> Directions for this task
In the material below, the required lines run from the one containing "lime cone A4 level 1 -> none" through the one containing "none -> pink plate D2:D3 level 1". Copy those lines exactly, ends included, and nothing else.

Input material START

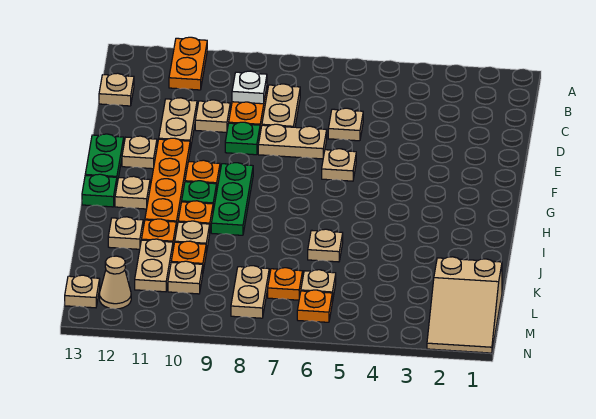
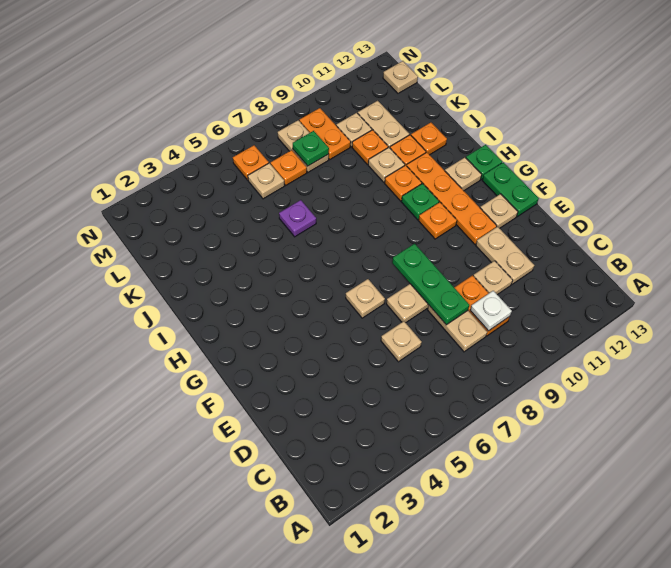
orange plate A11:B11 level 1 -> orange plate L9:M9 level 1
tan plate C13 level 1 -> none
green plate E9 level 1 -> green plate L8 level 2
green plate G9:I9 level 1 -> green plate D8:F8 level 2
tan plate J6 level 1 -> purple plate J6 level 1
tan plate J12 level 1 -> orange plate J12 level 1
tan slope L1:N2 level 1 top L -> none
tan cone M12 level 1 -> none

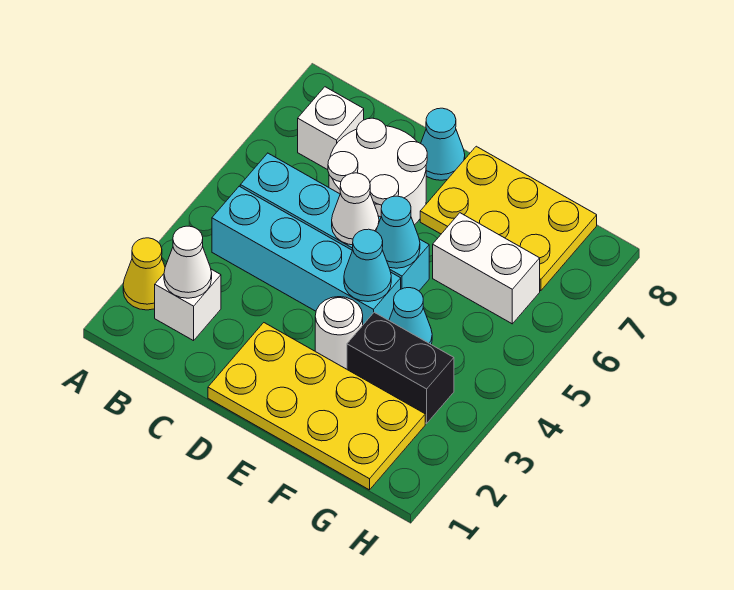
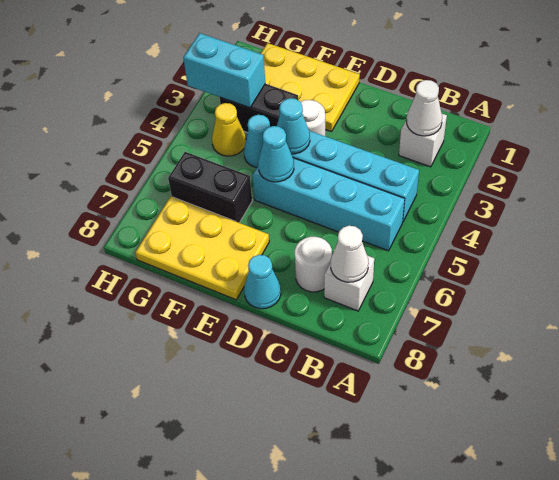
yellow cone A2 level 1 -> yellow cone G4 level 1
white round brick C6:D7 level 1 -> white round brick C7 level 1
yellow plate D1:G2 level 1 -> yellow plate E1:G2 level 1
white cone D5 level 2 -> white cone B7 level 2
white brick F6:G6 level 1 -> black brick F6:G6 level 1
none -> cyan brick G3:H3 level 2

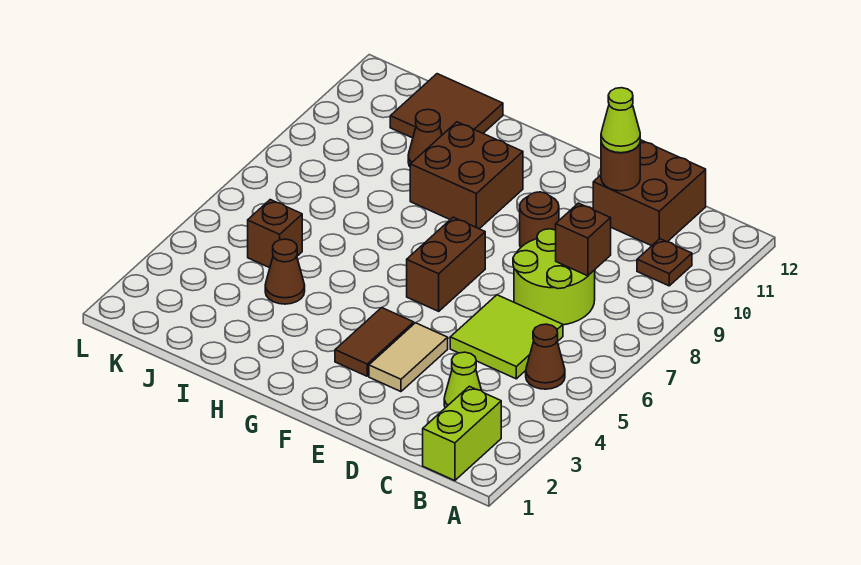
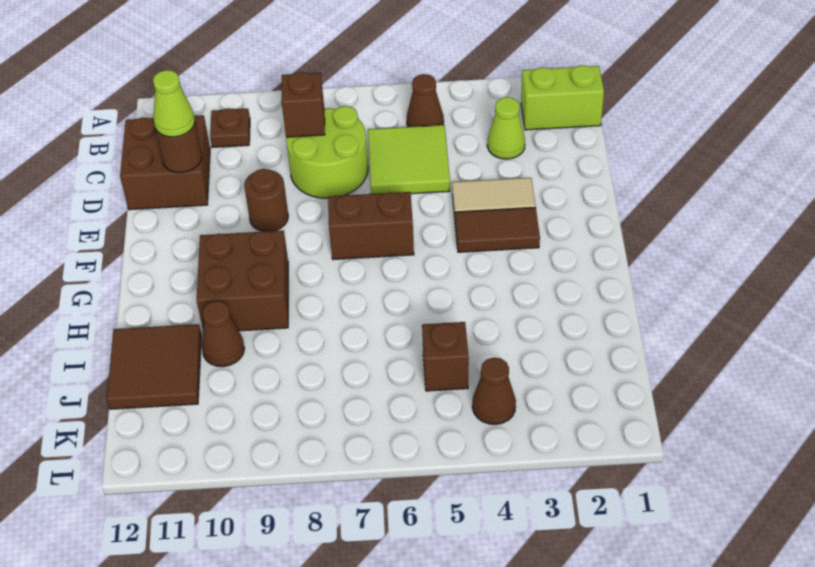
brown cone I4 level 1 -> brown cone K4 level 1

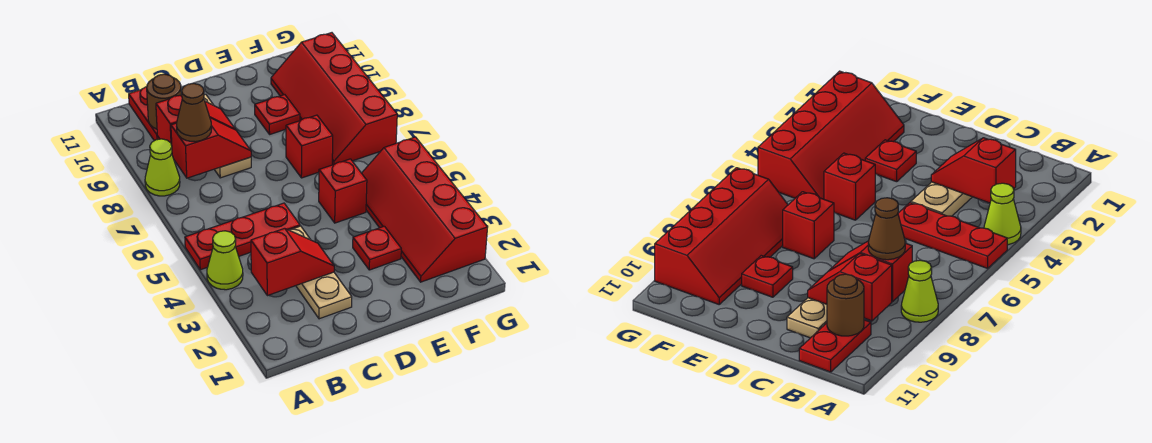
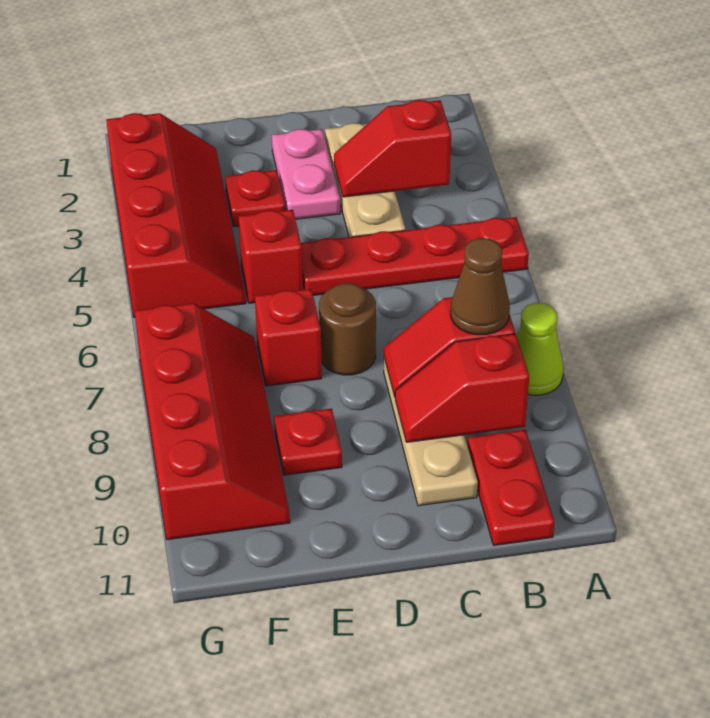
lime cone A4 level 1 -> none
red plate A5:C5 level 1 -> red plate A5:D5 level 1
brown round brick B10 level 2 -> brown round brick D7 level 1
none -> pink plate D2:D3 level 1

Input material END
Input material START

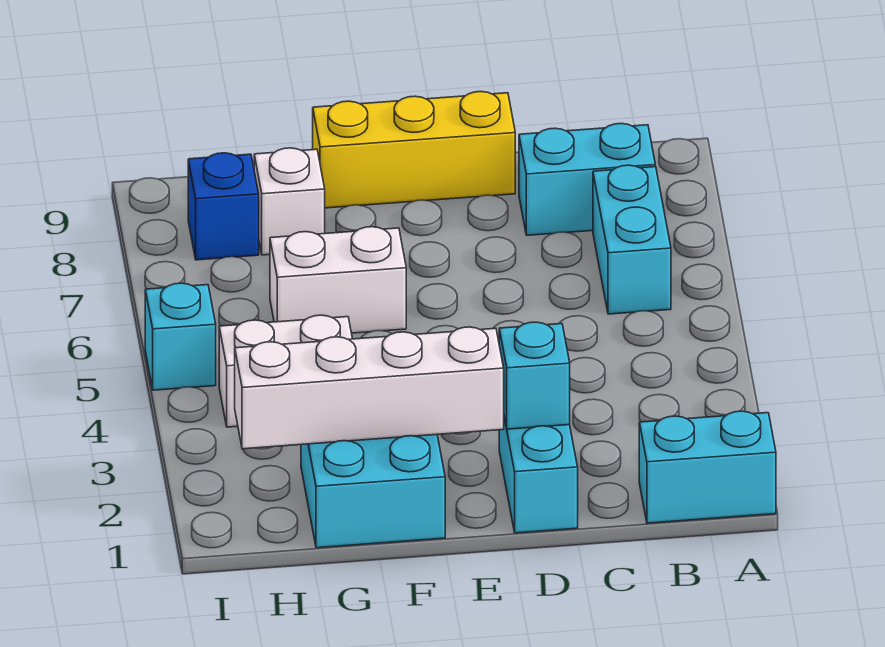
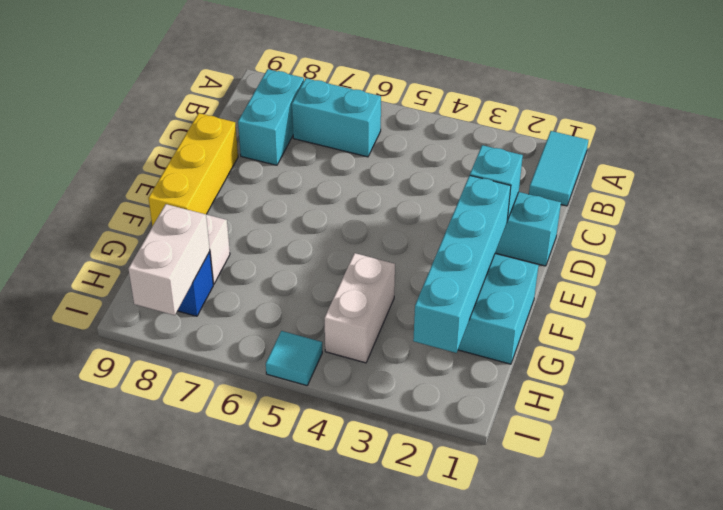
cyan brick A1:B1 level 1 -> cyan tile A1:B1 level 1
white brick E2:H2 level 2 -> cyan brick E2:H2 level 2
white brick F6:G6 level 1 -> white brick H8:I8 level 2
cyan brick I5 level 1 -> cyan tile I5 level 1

Input material END
Input material START

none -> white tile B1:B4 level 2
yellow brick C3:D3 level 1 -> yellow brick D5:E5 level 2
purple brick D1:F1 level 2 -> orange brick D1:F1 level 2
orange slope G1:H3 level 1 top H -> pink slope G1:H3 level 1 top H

Input material END

> Task result
lime cone A4 level 1 -> none
red plate A5:C5 level 1 -> red plate A5:D5 level 1
brown round brick B10 level 2 -> brown round brick D7 level 1
none -> pink plate D2:D3 level 1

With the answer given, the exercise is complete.